### WORK TASK
From the first line to the last, repeat the data exactly and drop the pictures.

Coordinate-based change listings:

______

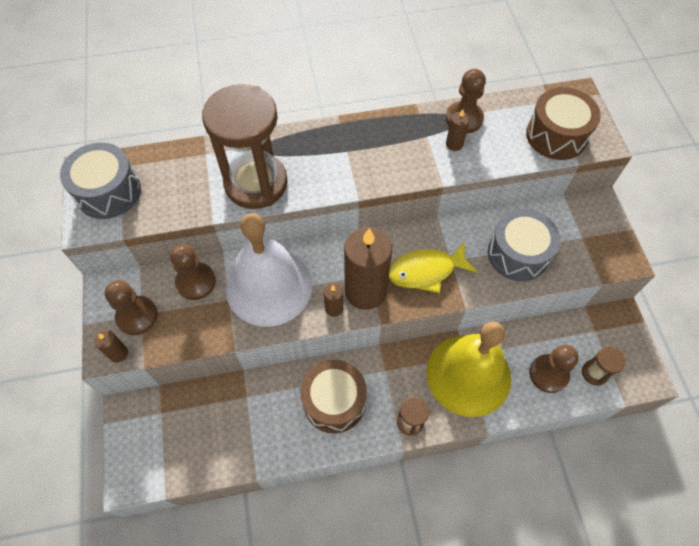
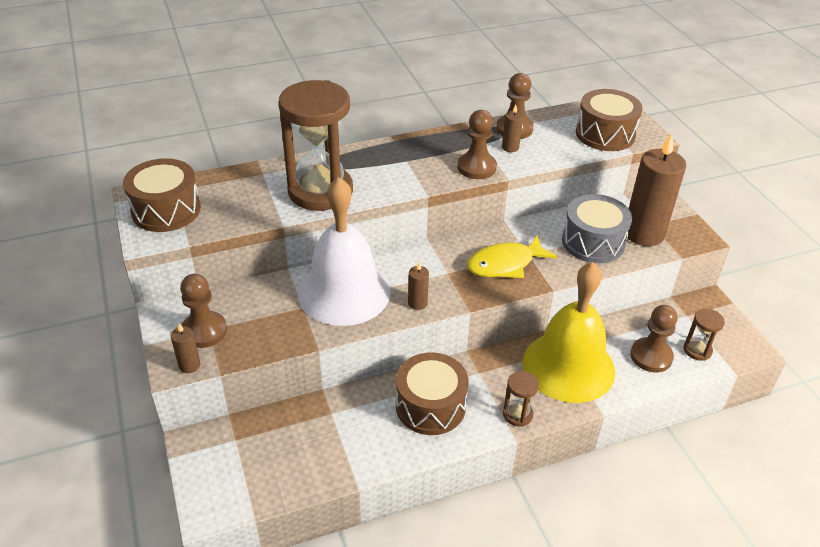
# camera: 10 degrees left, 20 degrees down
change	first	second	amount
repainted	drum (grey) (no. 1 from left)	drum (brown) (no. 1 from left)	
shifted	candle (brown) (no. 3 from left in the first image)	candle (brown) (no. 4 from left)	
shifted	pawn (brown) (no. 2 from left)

______

### ANSWER TO THE PROBLEM
# camera: 10 degrees left, 20 degrees down
change	first	second	amount
repainted	drum (grey) (no. 1 from left)	drum (brown) (no. 1 from left)	
shifted	candle (brown) (no. 3 from left in the first image)	candle (brown) (no. 4 from left)	
shifted	pawn (brown) (no. 2 from left)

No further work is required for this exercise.